— Work request —
There is a line containing "pink cone: 3 -> 4" in the entries below. Repeat that line and every line after it exactly, and nothing more.

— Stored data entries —

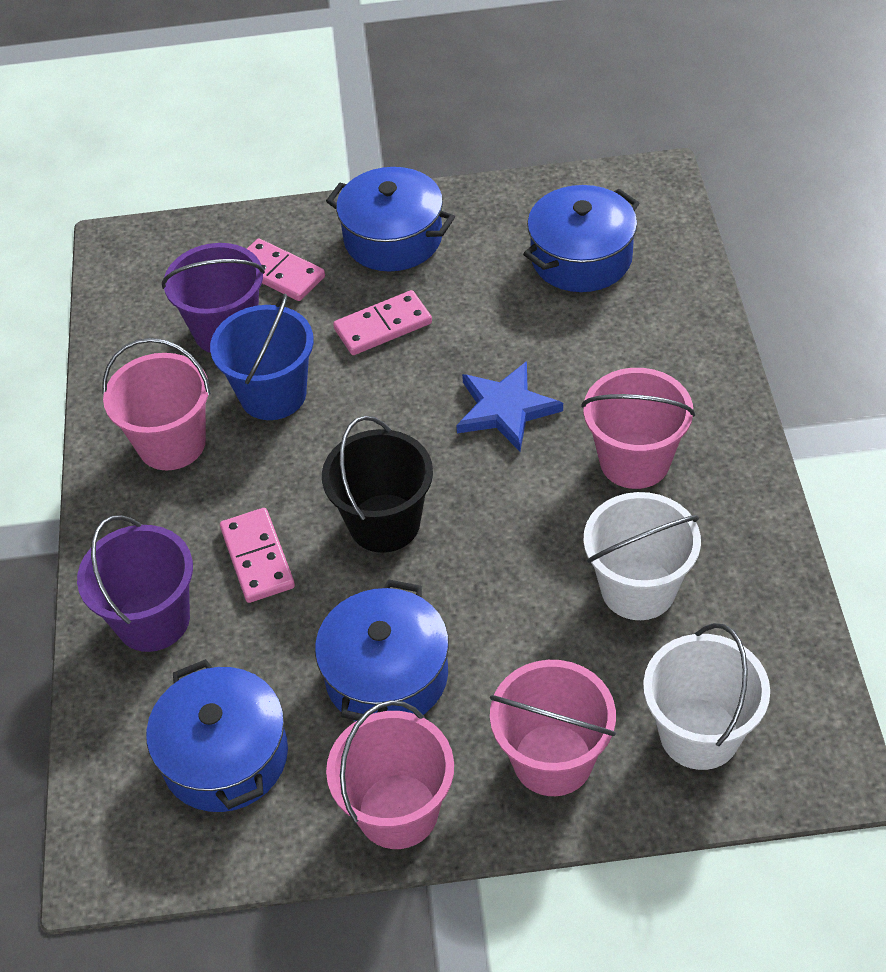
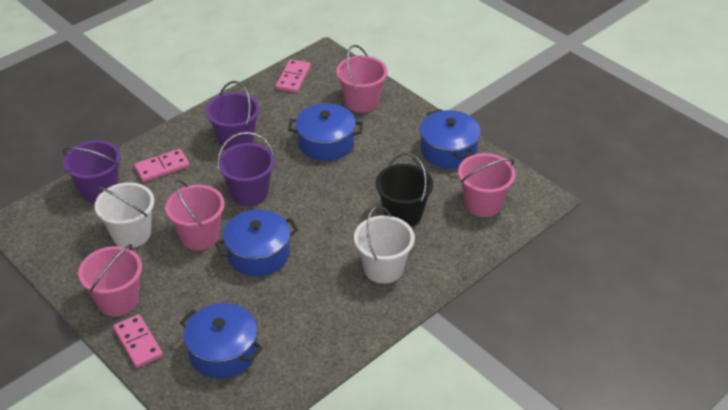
blue bucket: 1 -> 0
blue star: 1 -> 0
purple bucket: 2 -> 3

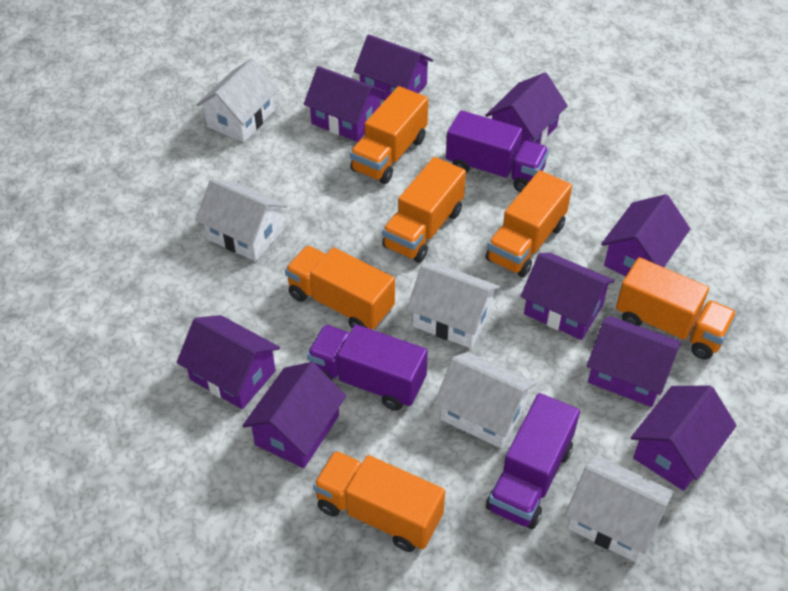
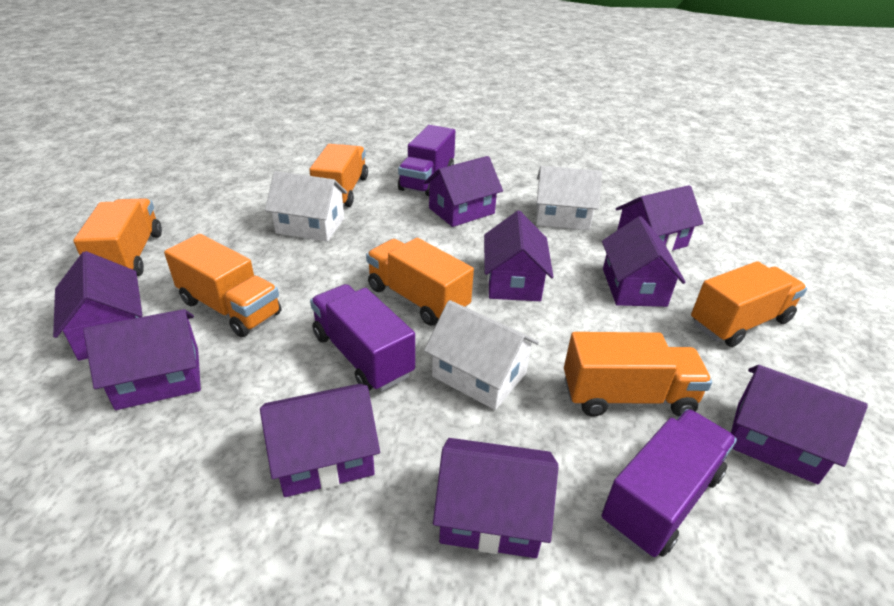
white house: 5 -> 3

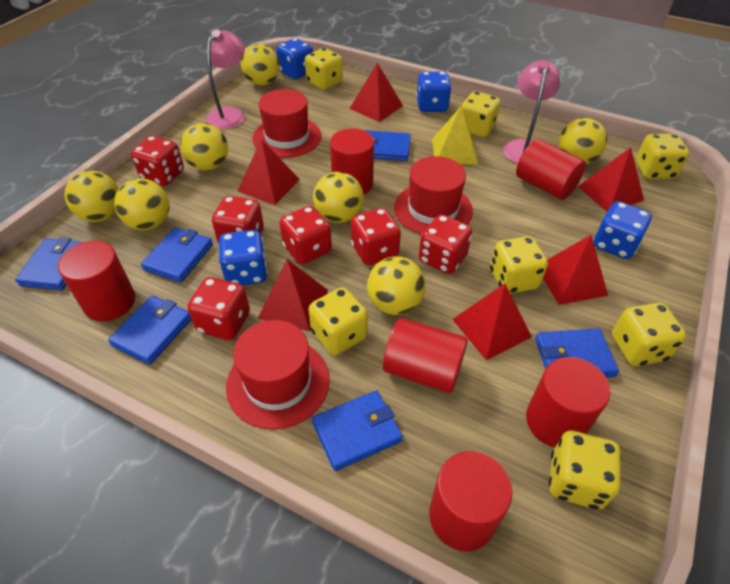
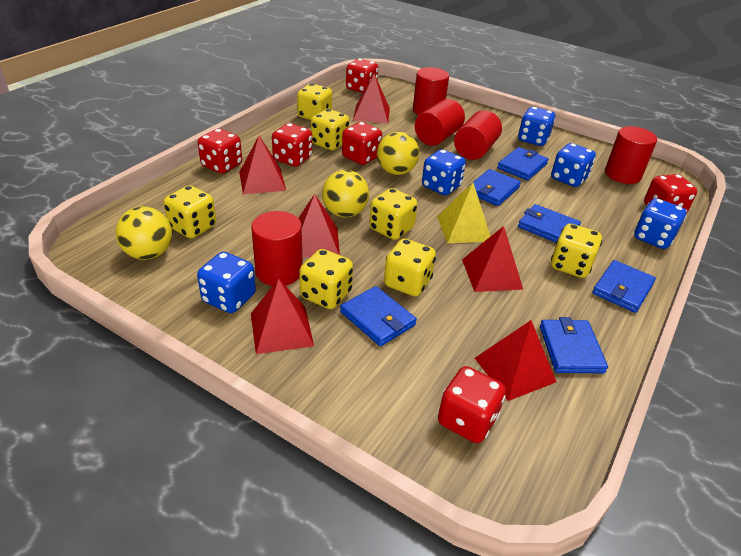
blue dice: 4 -> 5
pink lamp: 2 -> 0
red cylinder: 6 -> 5
red hat: 3 -> 0
yellow ball: 7 -> 3

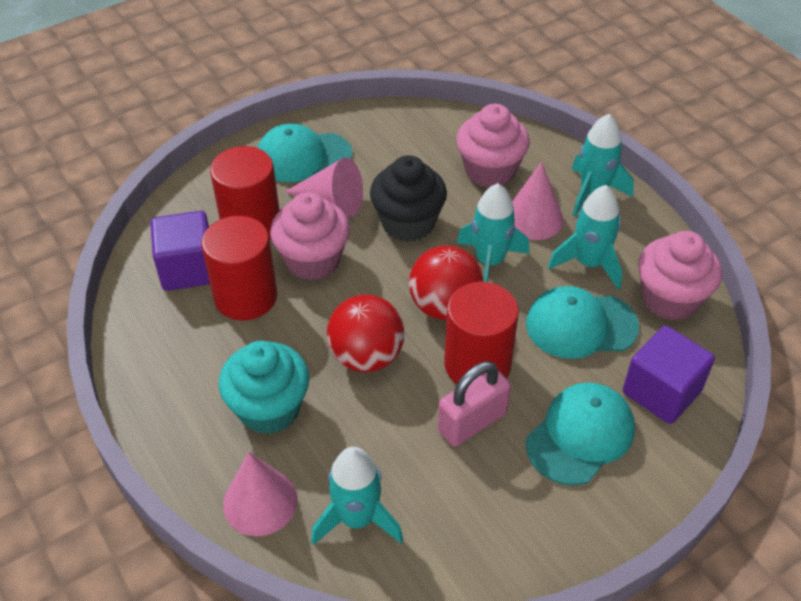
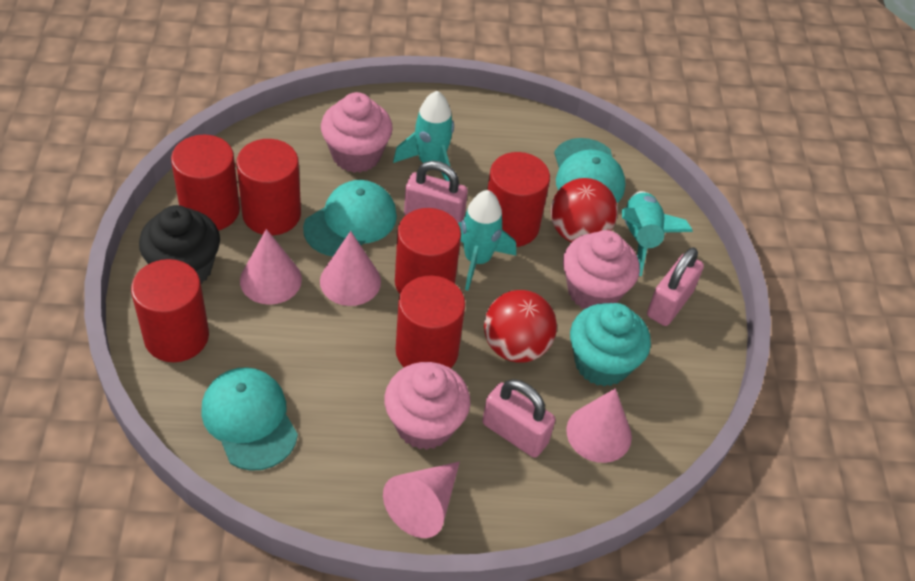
pink cone: 3 -> 4
pink padlock: 1 -> 3
purple cube: 2 -> 0
red cylinder: 3 -> 6
turquoise rocket: 4 -> 3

— Solution for this exercise —
pink cone: 3 -> 4
pink padlock: 1 -> 3
purple cube: 2 -> 0
red cylinder: 3 -> 6
turquoise rocket: 4 -> 3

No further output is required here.